[Work request] Make a verbatim copy of all the records. Skip every image.

[Stored data entries]
____
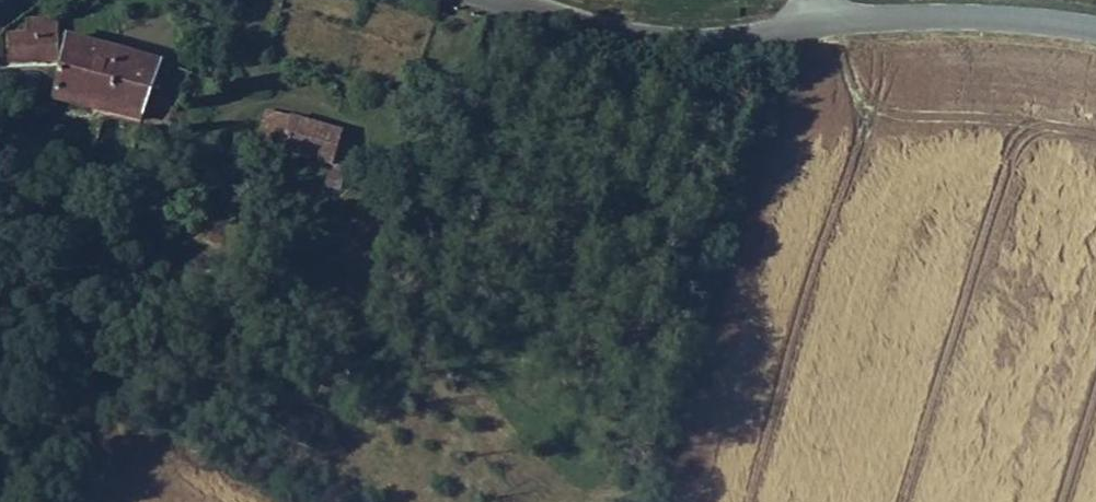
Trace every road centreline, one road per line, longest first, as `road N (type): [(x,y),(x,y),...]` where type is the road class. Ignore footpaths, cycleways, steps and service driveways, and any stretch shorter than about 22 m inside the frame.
road 1 (unclassified): [(816,24),(736,45),(619,33),(502,0)]
road 2 (unclassified): [(1095,29),(968,18),(816,24)]

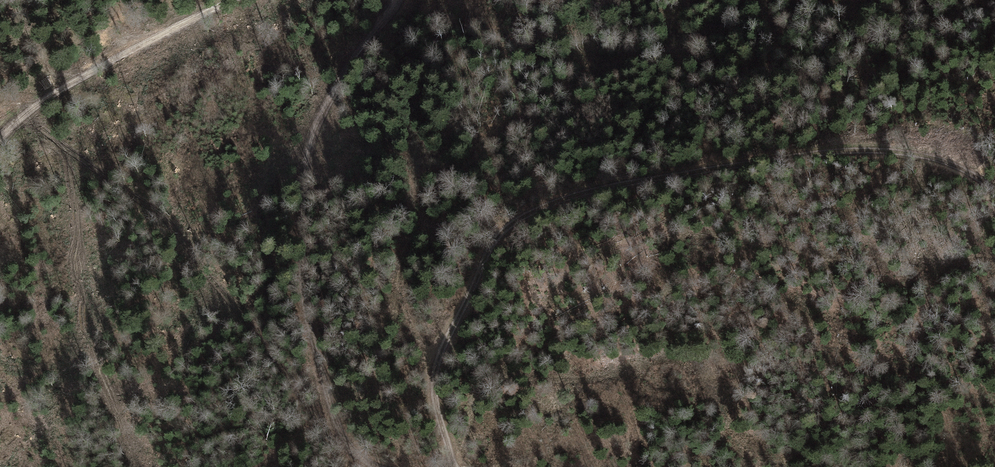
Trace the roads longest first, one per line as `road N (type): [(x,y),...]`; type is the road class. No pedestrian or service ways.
road 1 (track): [(454,466),(433,382),(440,354),(494,236),(519,216),(618,182),(855,148),(918,152),(994,189)]
road 2 (track): [(398,0),(307,141),(298,249),(311,340),(339,433),(375,466)]
road 3 (track): [(0,140),(63,88),(231,0)]

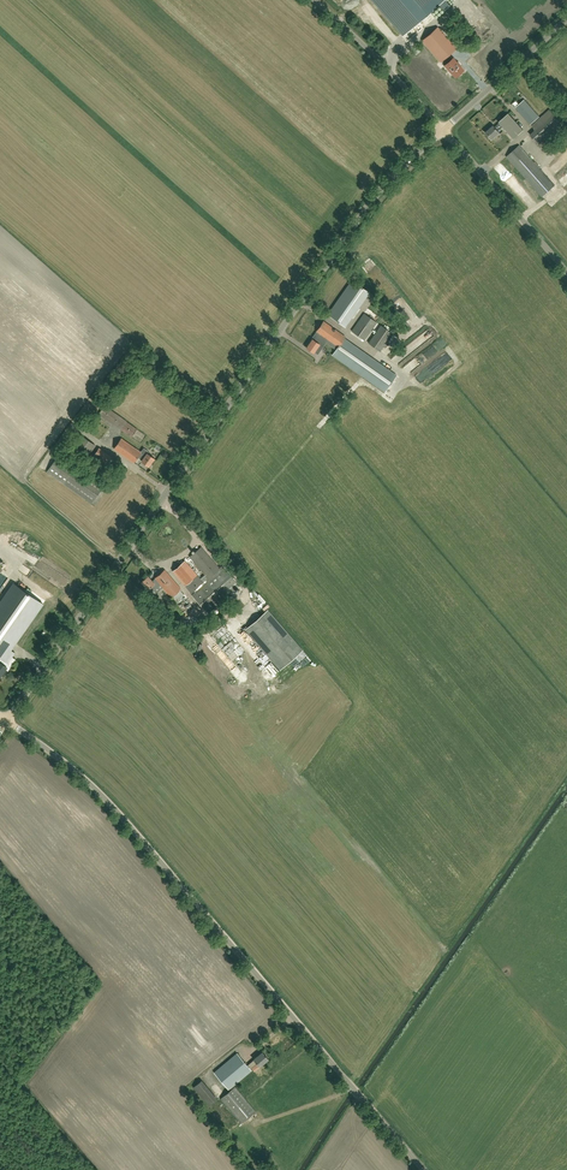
____
[Answer box]
Trace every road centreline, one road per line, longest first, as `road N (type): [(x,y),(x,y),...]` where type is the road class. Ignore footpaths, cycleways, steps and service driveways, and any stretch shorter than about 22 m inside the frame.
road 1 (unclassified): [(816,24),(736,45),(619,33),(502,0)]
road 2 (unclassified): [(1095,29),(968,18),(816,24)]

Trace the roads longest first, one per line as `road N (type): [(x,y),...]`; type is the road class. No pedestrian or service ways.
road 1 (track): [(454,466),(433,382),(440,354),(494,236),(519,216),(618,182),(855,148),(918,152),(994,189)]
road 2 (track): [(398,0),(307,141),(298,249),(311,340),(339,433),(375,466)]
road 3 (track): [(0,140),(63,88),(231,0)]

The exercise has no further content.